[Exercise]
With pictures excluded, repeat exactly the lines from the one containing "orange brick H5:H6 level 2 -> none" through the last line of the material below.

*** Opening Exercise input ***

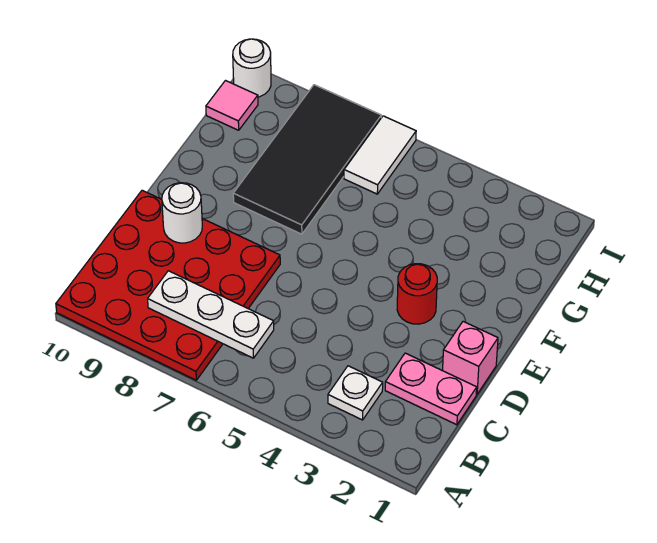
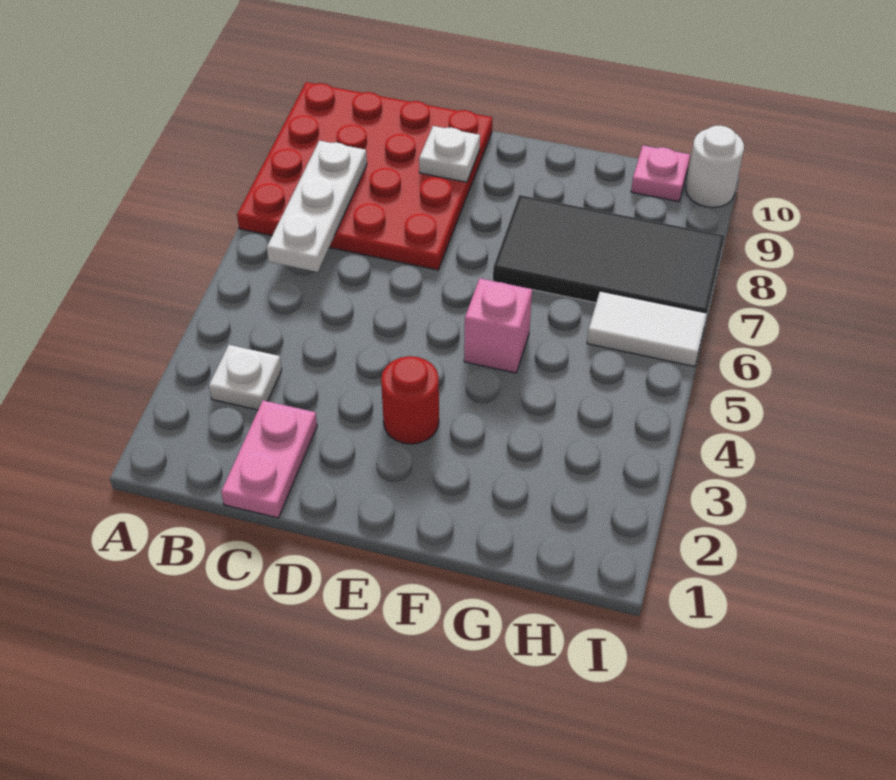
pink brick D1 level 1 -> pink brick F5 level 1
white round brick D9 level 2 -> white plate D9 level 2
pink tile H10 level 1 -> pink plate H10 level 1

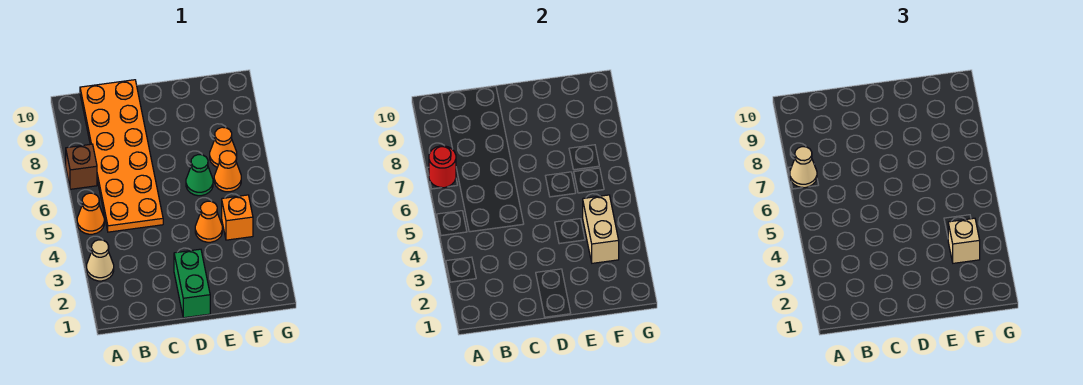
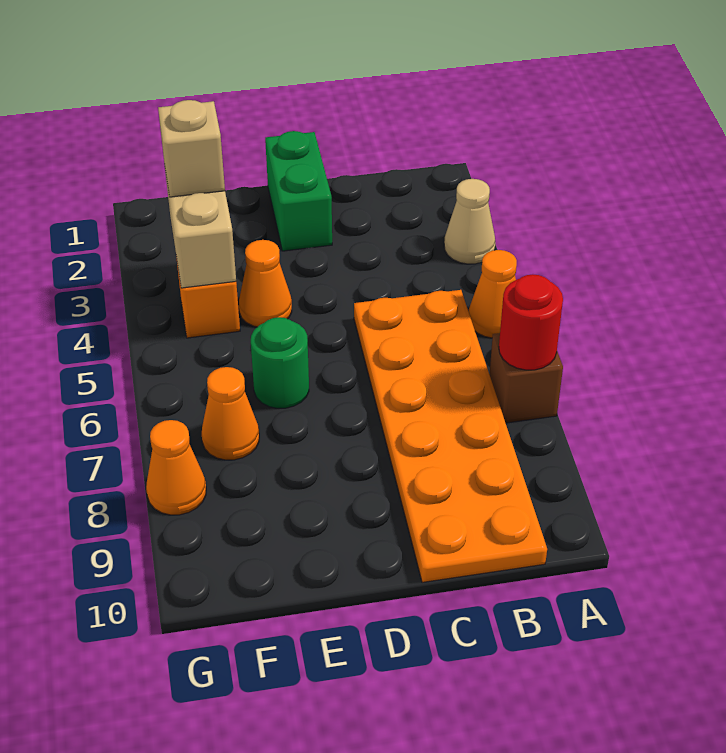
tan cone A7 level 3 -> none
green cone E6 level 1 -> green round brick E6 level 1
orange cone F6 level 1 -> orange cone G8 level 1

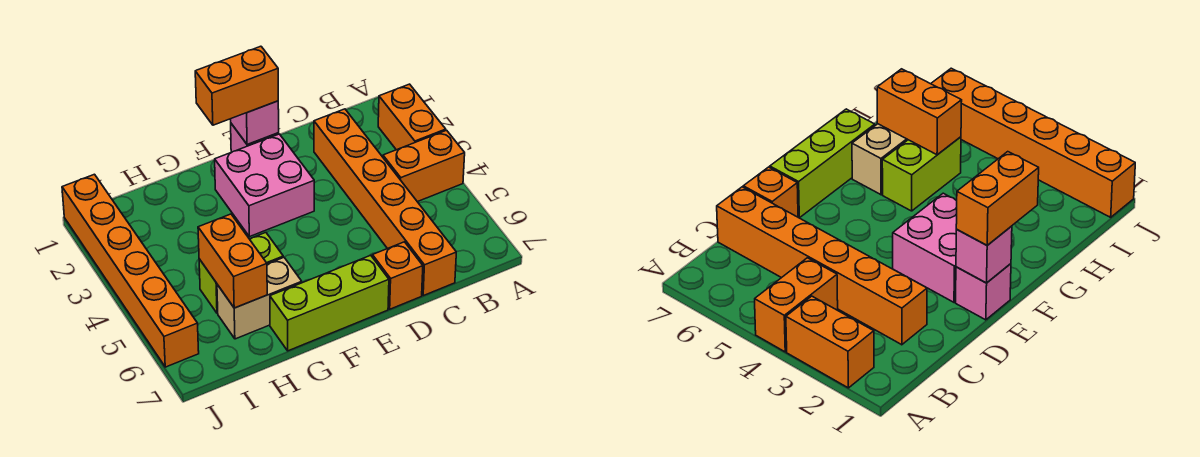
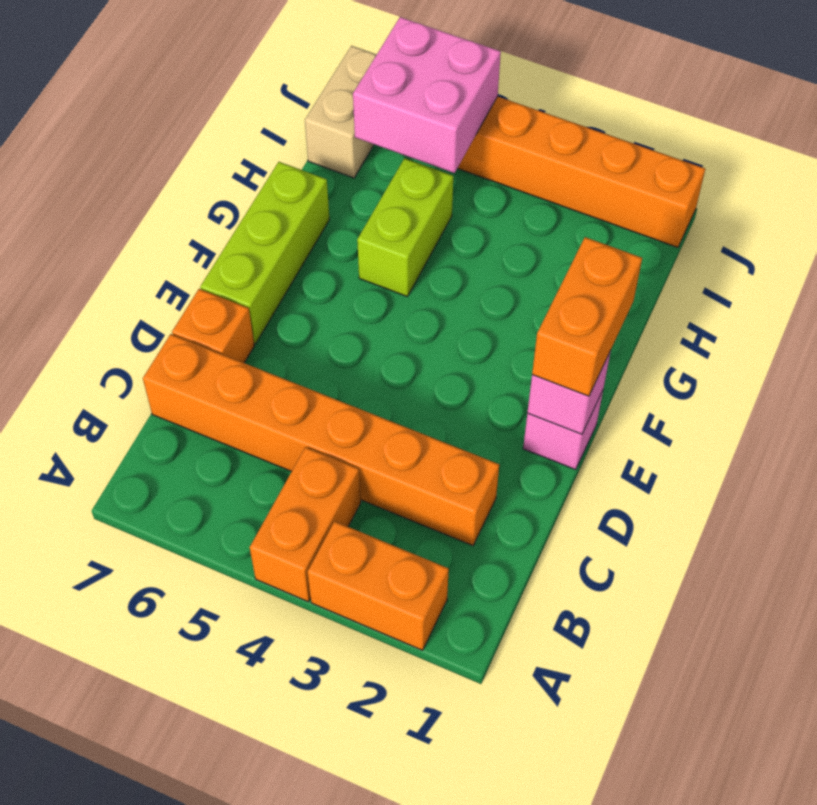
pink brick E2:F3 level 1 -> pink brick I5:J6 level 2
tan brick G6:H6 level 1 -> tan brick I7:J7 level 1
orange brick H5:H6 level 2 -> none

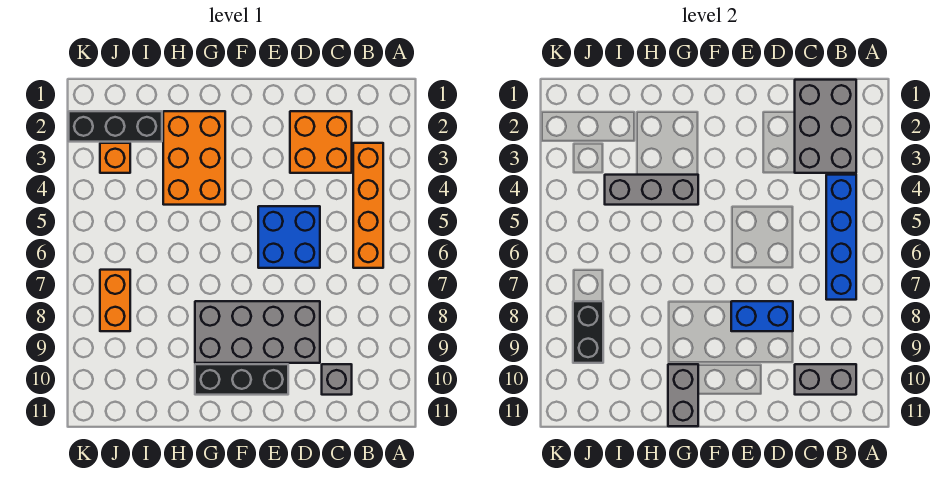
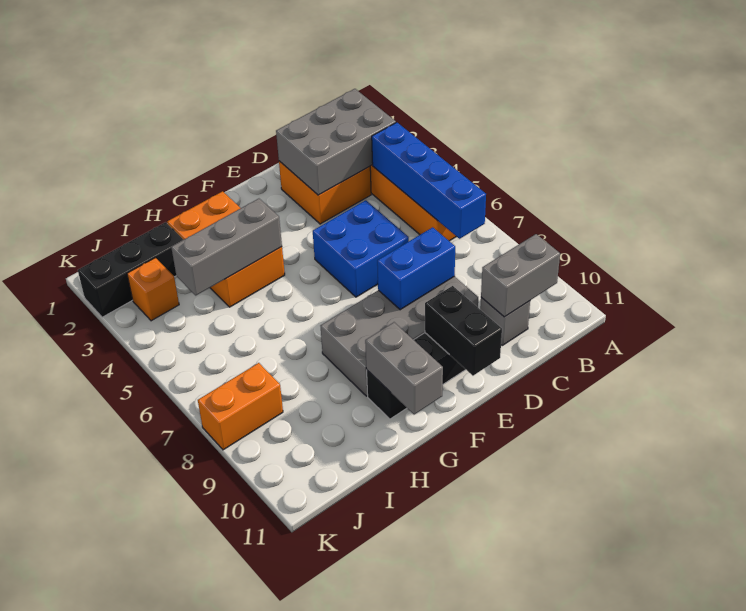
grey brick B1:C3 level 2 -> grey brick B2:D3 level 2
orange brick J7:J8 level 1 -> orange brick J8:K8 level 1
black brick J8:J9 level 2 -> black brick E10:E11 level 2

*** Closing Exercise input ***

[Answer section]
orange brick H5:H6 level 2 -> none

grey brick B1:C3 level 2 -> grey brick B2:D3 level 2
orange brick J7:J8 level 1 -> orange brick J8:K8 level 1
black brick J8:J9 level 2 -> black brick E10:E11 level 2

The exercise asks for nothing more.